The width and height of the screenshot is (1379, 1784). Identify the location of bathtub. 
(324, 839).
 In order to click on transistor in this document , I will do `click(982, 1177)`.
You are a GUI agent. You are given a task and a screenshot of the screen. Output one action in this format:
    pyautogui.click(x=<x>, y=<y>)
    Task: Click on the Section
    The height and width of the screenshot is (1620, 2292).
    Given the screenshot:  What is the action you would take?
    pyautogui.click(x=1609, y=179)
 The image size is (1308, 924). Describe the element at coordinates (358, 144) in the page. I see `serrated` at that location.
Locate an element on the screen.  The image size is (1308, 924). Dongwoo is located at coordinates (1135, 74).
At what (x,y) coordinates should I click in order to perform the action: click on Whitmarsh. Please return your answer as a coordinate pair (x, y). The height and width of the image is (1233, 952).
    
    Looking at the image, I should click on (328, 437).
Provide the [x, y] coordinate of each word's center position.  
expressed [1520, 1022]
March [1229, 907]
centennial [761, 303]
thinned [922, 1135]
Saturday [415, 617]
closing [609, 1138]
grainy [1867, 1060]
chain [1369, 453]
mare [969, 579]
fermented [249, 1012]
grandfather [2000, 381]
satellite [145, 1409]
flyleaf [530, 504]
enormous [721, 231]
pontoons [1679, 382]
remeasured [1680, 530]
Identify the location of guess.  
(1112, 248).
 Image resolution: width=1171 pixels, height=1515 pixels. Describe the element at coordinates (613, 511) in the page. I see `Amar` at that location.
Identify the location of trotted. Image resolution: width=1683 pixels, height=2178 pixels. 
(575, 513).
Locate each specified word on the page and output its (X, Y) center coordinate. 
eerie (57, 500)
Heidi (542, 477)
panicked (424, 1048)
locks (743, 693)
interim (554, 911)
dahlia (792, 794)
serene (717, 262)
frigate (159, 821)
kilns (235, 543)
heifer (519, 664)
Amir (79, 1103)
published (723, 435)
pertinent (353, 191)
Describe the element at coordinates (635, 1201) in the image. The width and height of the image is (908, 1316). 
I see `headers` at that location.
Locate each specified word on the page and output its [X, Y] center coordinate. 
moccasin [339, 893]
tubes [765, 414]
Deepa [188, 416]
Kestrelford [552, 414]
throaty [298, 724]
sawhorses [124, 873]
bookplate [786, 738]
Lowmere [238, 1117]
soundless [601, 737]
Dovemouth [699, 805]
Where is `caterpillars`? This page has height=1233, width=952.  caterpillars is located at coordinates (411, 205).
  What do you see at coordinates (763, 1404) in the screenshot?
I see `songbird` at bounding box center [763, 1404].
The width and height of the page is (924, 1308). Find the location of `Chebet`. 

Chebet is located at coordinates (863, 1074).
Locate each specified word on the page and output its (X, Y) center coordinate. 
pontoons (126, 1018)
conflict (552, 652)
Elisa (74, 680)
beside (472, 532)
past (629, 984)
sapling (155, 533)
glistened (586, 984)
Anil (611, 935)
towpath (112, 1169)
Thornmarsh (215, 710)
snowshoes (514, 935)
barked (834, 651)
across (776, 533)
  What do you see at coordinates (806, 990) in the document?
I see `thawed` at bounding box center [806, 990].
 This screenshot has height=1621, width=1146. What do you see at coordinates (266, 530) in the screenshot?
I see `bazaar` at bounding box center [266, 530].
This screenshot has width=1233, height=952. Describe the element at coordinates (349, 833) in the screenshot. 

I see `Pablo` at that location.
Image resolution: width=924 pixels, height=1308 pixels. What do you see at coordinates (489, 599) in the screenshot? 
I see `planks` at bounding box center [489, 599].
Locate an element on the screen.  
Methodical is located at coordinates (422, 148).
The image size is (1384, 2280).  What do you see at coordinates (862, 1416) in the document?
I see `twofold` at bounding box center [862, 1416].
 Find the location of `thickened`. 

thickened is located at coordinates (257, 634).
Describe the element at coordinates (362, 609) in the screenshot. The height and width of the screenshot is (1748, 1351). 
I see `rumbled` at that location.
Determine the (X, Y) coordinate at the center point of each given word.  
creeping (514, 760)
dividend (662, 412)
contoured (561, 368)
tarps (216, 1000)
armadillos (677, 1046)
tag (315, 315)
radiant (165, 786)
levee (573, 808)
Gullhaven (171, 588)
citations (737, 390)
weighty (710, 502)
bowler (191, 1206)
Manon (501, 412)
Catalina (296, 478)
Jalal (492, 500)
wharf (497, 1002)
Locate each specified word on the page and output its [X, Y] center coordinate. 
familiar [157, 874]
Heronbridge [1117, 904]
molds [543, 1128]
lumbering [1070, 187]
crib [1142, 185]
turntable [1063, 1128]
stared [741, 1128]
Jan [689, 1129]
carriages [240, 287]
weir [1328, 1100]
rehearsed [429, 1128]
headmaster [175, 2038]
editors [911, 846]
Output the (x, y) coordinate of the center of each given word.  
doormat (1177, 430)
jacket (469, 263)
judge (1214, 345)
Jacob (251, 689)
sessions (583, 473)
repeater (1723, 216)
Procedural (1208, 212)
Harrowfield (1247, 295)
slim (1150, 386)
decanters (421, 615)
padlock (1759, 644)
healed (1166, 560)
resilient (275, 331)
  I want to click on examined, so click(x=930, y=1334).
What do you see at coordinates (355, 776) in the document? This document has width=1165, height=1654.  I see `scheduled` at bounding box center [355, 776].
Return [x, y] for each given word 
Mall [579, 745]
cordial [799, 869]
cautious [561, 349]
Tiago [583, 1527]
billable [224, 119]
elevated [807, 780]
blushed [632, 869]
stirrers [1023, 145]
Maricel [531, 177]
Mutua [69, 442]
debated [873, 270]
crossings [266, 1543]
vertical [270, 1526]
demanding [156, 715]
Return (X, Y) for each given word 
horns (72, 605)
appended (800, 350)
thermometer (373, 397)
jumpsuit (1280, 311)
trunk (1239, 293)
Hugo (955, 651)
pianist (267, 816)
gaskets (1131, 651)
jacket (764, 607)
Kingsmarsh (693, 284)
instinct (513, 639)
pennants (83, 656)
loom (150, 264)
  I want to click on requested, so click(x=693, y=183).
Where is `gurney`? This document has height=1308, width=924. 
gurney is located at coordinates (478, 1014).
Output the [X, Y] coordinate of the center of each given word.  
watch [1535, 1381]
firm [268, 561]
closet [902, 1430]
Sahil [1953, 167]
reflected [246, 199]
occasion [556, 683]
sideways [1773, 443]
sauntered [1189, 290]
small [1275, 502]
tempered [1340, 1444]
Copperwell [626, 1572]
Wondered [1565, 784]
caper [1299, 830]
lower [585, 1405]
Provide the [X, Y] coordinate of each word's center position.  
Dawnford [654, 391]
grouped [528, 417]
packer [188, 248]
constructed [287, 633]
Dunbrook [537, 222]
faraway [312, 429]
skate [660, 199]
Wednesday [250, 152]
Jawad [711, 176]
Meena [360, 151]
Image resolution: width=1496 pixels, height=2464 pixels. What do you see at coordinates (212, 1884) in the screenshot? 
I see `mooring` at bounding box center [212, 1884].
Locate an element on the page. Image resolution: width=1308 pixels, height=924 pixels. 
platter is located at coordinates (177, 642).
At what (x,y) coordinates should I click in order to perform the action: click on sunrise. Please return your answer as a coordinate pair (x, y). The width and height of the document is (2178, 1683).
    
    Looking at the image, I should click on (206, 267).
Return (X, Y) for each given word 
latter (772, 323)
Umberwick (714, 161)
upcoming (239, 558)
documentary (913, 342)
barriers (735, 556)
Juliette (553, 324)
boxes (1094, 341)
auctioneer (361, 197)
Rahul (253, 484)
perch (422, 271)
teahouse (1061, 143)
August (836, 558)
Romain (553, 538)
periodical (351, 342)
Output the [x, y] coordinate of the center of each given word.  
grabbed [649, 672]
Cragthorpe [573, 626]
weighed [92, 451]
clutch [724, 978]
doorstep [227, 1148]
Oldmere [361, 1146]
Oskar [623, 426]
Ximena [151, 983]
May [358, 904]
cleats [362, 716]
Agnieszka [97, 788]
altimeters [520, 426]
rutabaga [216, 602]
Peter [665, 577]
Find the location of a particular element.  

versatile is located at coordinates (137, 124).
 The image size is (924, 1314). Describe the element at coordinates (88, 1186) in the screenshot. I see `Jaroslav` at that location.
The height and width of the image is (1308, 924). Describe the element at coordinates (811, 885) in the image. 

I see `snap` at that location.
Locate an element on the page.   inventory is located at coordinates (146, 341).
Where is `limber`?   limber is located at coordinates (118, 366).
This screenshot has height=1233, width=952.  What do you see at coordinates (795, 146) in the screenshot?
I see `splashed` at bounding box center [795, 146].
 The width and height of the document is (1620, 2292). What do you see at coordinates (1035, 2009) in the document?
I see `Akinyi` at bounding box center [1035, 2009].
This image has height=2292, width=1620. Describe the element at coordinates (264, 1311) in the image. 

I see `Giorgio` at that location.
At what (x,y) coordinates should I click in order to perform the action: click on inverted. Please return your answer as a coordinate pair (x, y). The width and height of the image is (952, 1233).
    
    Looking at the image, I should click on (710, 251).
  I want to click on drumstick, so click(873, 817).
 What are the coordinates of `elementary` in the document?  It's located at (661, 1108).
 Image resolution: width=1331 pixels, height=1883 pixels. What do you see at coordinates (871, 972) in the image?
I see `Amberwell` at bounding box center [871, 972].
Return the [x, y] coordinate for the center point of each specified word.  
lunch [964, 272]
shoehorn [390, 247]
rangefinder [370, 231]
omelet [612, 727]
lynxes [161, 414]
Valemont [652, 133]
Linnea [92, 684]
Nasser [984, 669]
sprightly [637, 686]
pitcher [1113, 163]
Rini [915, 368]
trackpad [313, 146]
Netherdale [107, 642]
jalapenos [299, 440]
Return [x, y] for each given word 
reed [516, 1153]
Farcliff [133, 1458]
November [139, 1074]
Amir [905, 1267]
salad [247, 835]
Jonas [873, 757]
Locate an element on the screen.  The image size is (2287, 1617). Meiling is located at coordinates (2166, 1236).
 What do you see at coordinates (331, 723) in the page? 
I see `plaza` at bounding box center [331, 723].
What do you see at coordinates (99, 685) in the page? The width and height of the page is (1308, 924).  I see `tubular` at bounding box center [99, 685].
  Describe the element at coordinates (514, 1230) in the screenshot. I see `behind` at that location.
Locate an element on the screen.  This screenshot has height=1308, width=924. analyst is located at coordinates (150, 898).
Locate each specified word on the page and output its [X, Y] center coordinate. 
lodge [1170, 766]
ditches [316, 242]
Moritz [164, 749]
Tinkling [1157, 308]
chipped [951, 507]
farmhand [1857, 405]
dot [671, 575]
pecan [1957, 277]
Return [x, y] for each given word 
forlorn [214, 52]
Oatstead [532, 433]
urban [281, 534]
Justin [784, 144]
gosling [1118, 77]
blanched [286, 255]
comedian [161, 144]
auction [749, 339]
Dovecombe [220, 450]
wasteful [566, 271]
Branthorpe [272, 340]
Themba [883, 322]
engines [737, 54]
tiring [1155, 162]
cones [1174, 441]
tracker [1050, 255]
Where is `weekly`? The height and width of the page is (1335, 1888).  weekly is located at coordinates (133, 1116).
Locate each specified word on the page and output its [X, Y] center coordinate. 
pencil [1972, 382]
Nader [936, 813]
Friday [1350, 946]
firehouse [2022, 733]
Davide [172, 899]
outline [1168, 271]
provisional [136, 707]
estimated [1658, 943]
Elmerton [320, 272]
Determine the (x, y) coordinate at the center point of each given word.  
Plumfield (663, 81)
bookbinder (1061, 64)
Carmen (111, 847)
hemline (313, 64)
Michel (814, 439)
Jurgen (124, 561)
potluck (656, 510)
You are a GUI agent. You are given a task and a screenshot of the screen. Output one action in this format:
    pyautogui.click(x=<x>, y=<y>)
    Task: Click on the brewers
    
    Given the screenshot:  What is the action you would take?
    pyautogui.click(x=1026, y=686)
_ _ _
Challenge:
Please rewrite everything in the records from the line containing "gaskets (1131, 651)" down to the line containing "Meena [360, 151]", swapping "center" for "middle" and leaving the rest unchanged. Return only those lines.

Response to the task:
gaskets (1131, 651)
jacket (764, 607)
Kingsmarsh (693, 284)
instinct (513, 639)
pennants (83, 656)
loom (150, 264)
  I want to click on requested, so click(x=693, y=183).
Where is `gurney`? This document has height=1308, width=924. 
gurney is located at coordinates (478, 1014).
Output the [X, Y] coordinate of the middle of each given word.  
watch [1535, 1381]
firm [268, 561]
closet [902, 1430]
Sahil [1953, 167]
reflected [246, 199]
occasion [556, 683]
sideways [1773, 443]
sauntered [1189, 290]
small [1275, 502]
tempered [1340, 1444]
Copperwell [626, 1572]
Wondered [1565, 784]
caper [1299, 830]
lower [585, 1405]
Provide the [X, Y] coordinate of each word's middle position.  
Dawnford [654, 391]
grouped [528, 417]
packer [188, 248]
constructed [287, 633]
Dunbrook [537, 222]
faraway [312, 429]
skate [660, 199]
Wednesday [250, 152]
Jawad [711, 176]
Meena [360, 151]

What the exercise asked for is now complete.